Give again, exactly as they appear, only the lines from the one containing "yellow flower pot [252,142,320,223]" through the last line of the material below.

Available records -
○ ○ ○

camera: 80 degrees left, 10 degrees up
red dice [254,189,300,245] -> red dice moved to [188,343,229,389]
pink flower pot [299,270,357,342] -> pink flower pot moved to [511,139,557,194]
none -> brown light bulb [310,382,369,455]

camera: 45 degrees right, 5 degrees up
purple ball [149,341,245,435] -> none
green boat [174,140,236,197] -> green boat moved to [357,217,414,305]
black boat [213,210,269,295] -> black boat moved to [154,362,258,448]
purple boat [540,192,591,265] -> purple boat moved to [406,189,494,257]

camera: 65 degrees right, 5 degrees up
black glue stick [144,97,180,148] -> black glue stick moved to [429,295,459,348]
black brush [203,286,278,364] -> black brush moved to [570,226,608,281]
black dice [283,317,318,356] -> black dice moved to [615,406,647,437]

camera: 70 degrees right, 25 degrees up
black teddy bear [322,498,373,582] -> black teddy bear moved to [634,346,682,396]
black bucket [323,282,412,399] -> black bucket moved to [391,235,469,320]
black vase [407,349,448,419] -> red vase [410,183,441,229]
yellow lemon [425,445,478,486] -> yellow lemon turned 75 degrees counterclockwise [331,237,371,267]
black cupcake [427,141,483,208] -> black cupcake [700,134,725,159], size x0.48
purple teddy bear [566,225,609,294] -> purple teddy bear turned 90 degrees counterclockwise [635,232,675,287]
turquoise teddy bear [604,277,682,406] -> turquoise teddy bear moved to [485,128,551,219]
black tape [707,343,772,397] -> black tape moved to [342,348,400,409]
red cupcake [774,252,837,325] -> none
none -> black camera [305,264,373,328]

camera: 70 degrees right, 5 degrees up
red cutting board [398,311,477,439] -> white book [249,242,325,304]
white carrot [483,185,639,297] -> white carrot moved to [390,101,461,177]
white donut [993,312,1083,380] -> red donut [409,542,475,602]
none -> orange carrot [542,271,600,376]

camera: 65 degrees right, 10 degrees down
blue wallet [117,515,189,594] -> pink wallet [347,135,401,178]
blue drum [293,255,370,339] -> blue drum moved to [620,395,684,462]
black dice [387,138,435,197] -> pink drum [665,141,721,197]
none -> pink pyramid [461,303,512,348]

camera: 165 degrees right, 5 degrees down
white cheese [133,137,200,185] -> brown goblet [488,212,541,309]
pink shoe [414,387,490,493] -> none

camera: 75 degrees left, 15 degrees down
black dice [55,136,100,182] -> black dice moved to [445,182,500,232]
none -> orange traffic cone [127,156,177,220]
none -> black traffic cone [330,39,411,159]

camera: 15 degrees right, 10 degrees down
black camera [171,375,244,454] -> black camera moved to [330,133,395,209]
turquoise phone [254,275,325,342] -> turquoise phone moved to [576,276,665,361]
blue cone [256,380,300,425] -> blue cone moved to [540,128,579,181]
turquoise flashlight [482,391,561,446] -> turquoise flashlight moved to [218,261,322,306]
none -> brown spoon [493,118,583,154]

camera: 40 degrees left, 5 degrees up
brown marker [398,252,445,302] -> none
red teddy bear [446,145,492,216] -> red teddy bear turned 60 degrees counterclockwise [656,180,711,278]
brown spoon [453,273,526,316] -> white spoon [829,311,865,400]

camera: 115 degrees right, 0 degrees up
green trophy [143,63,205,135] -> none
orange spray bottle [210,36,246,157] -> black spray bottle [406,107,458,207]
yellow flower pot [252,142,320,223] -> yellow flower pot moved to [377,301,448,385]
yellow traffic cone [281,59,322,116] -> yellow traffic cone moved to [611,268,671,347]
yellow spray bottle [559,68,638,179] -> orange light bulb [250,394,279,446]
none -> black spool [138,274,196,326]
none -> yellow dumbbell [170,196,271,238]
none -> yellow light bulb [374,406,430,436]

○ ○ ○

Solution to this task -
yellow flower pot [252,142,320,223] -> yellow flower pot moved to [377,301,448,385]
yellow traffic cone [281,59,322,116] -> yellow traffic cone moved to [611,268,671,347]
yellow spray bottle [559,68,638,179] -> orange light bulb [250,394,279,446]
none -> black spool [138,274,196,326]
none -> yellow dumbbell [170,196,271,238]
none -> yellow light bulb [374,406,430,436]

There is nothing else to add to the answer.